YOUR GOAL:
Copy every record verbatim. Leave the pictures out.

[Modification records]
----------------------------------------
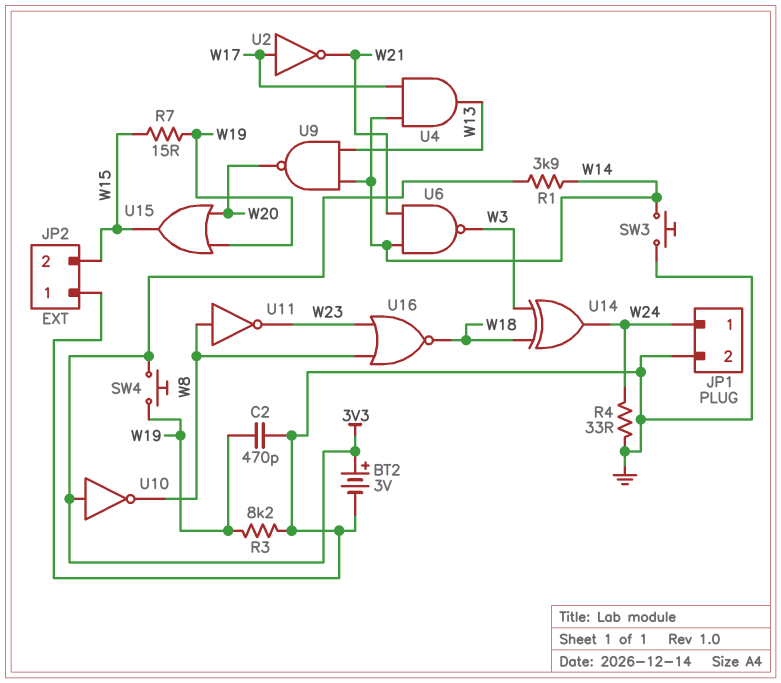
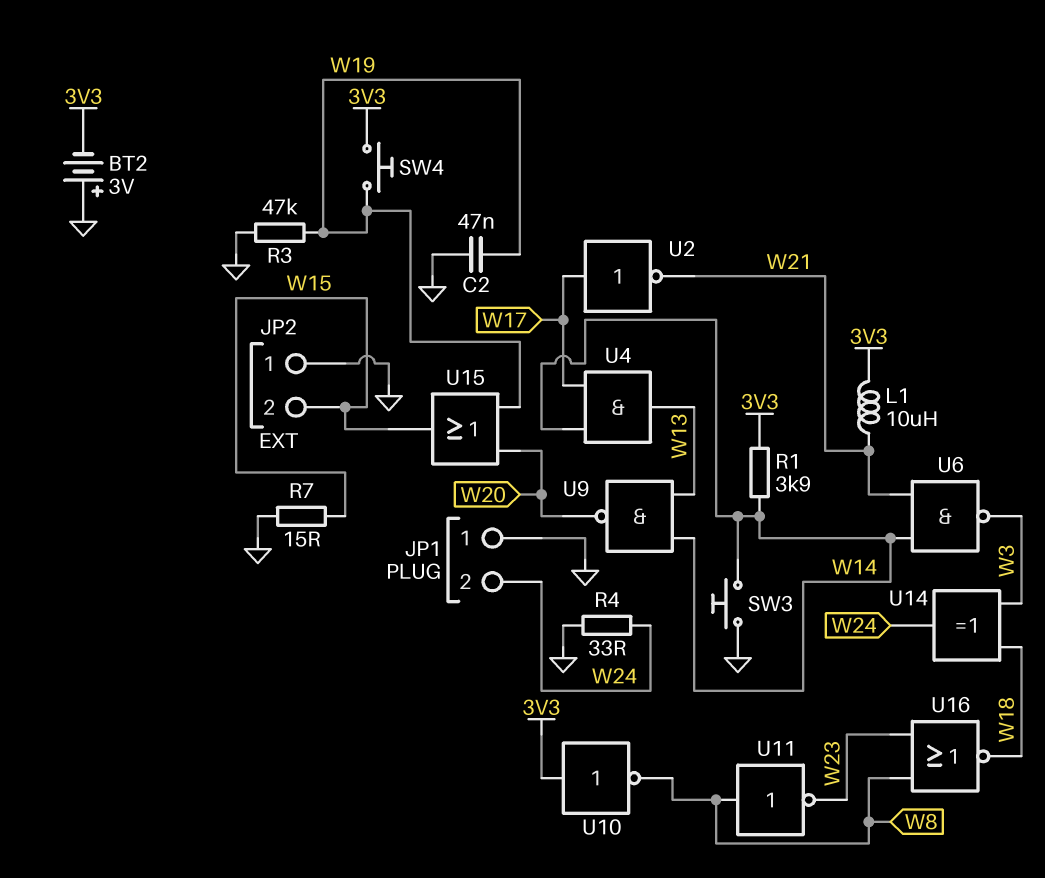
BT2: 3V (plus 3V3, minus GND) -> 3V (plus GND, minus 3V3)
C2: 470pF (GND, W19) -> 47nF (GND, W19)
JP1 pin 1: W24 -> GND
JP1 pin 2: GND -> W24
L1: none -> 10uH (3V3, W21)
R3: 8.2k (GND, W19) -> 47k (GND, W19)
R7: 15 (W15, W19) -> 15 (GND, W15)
----------------------------------------
ANSWER:
BT2: 3V (plus 3V3, minus GND) -> 3V (plus GND, minus 3V3)
C2: 470pF (GND, W19) -> 47nF (GND, W19)
JP1 pin 1: W24 -> GND
JP1 pin 2: GND -> W24
L1: none -> 10uH (3V3, W21)
R3: 8.2k (GND, W19) -> 47k (GND, W19)
R7: 15 (W15, W19) -> 15 (GND, W15)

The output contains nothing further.